*Exercise brief*.
Only reproduce the lines from the line containing "R2: 2.2k (0V, 3V3) -> 2.2k (0V, TEMP)" onward, exactly, through the final line of the data below.

*Data records*.
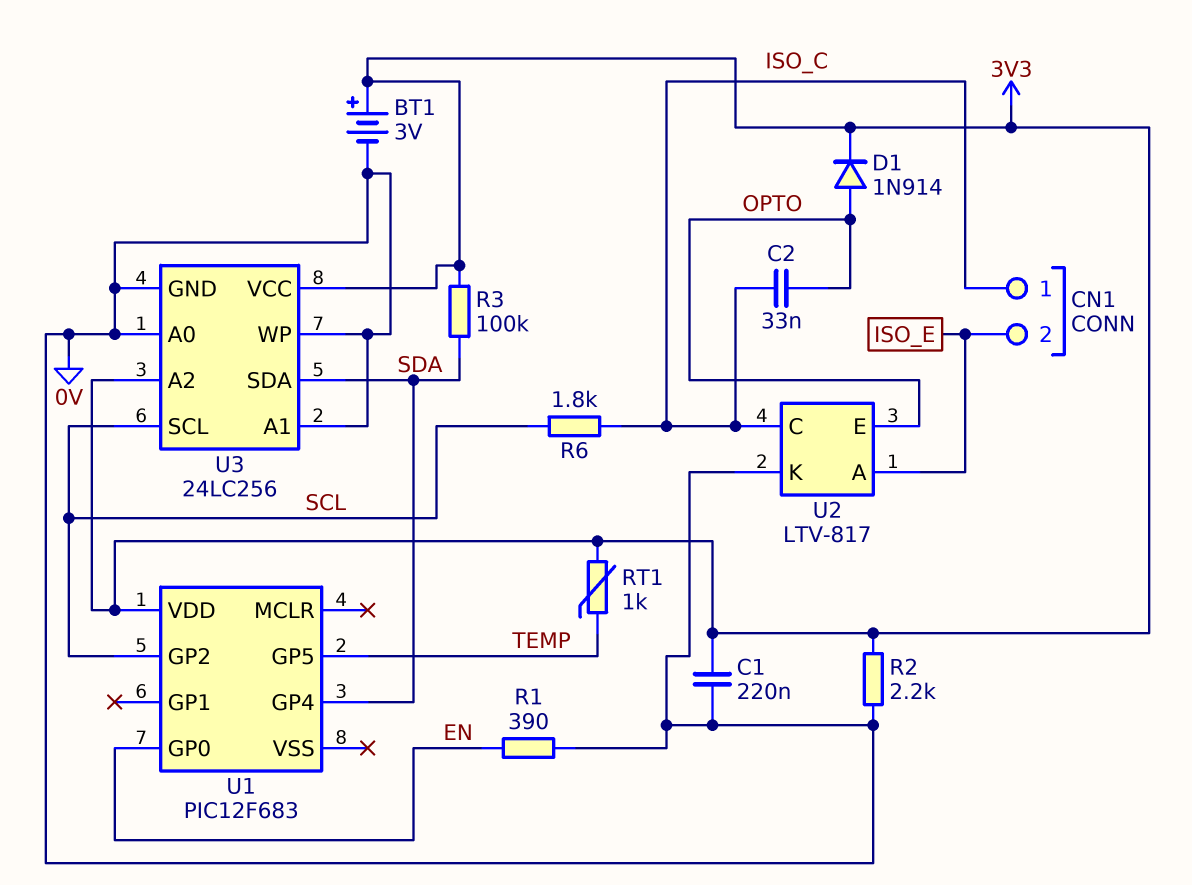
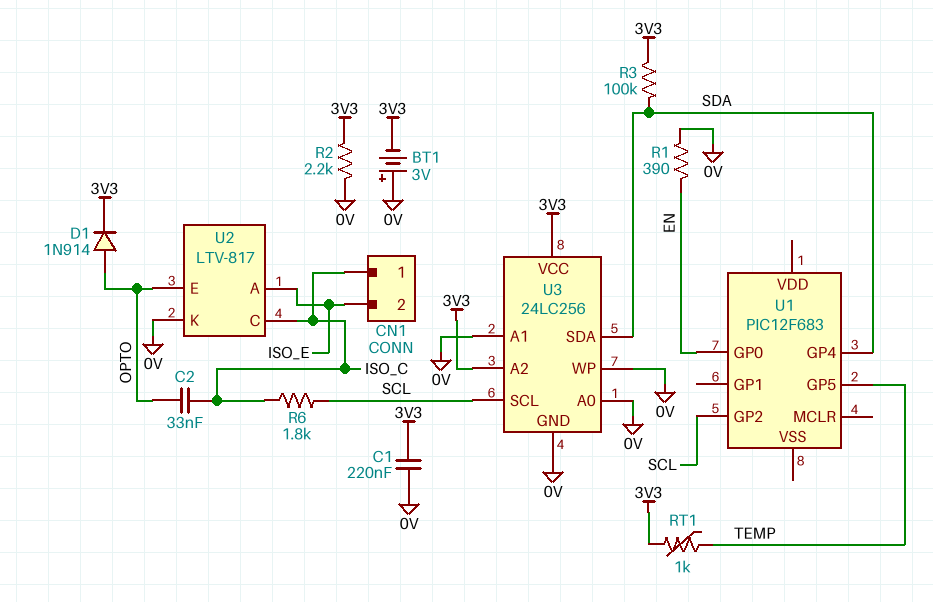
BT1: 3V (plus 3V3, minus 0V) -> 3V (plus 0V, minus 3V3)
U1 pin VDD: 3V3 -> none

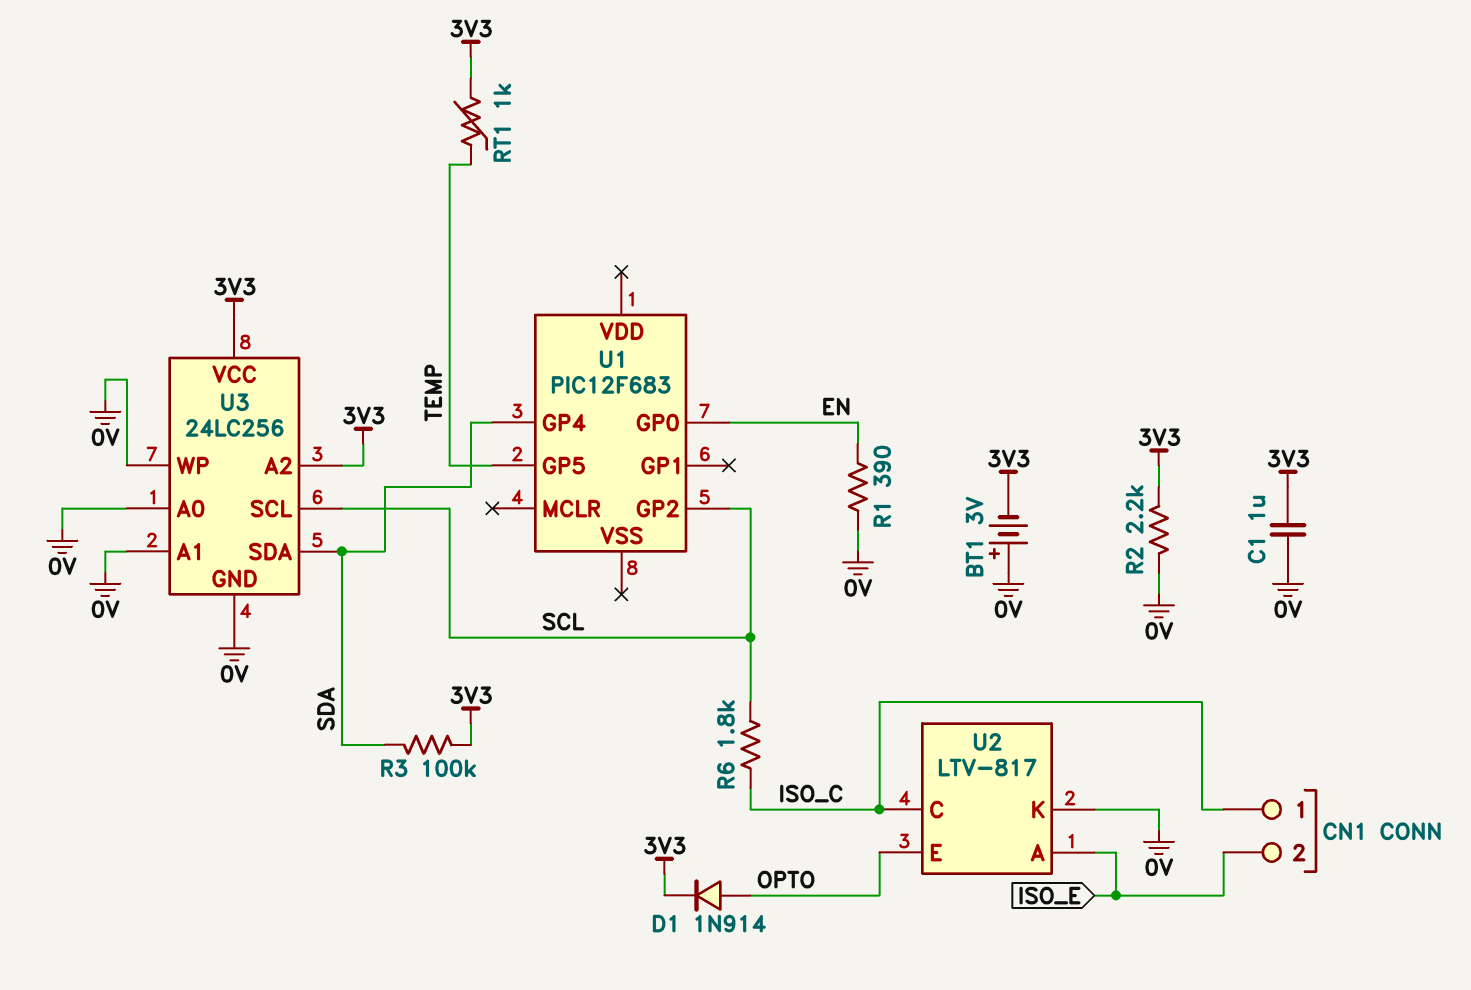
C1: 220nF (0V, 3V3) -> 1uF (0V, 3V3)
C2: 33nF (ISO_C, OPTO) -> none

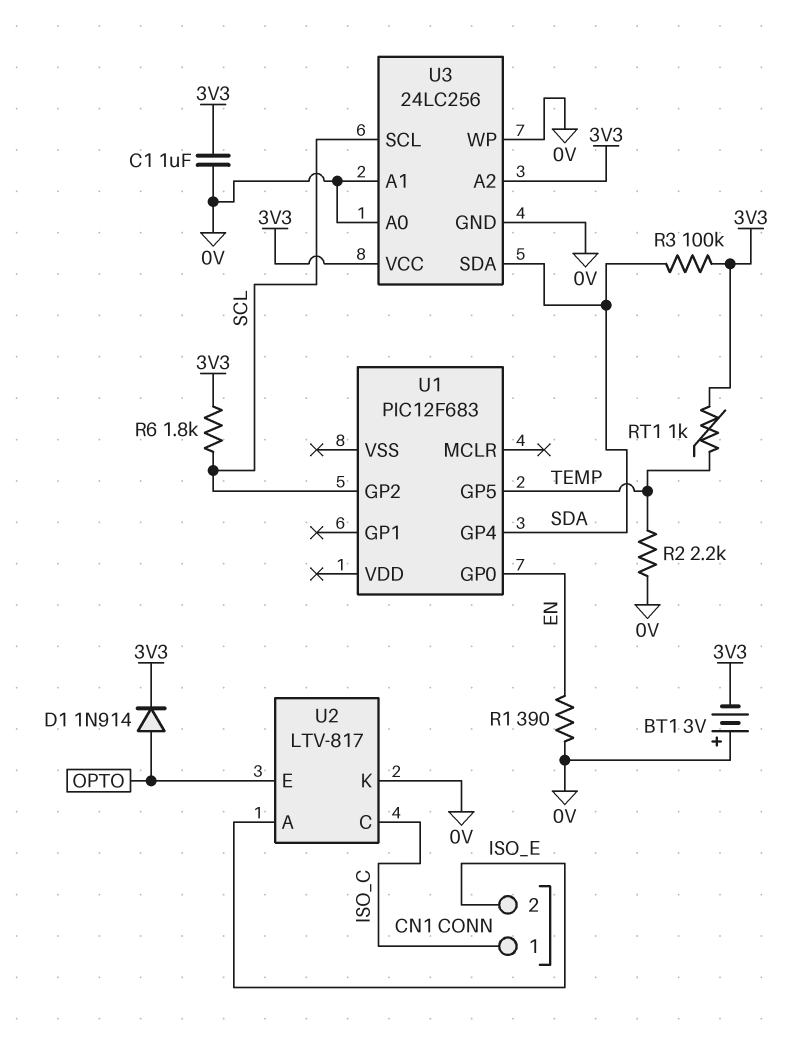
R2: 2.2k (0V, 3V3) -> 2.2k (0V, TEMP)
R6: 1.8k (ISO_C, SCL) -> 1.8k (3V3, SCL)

*Answer to the problem*.
R2: 2.2k (0V, 3V3) -> 2.2k (0V, TEMP)
R6: 1.8k (ISO_C, SCL) -> 1.8k (3V3, SCL)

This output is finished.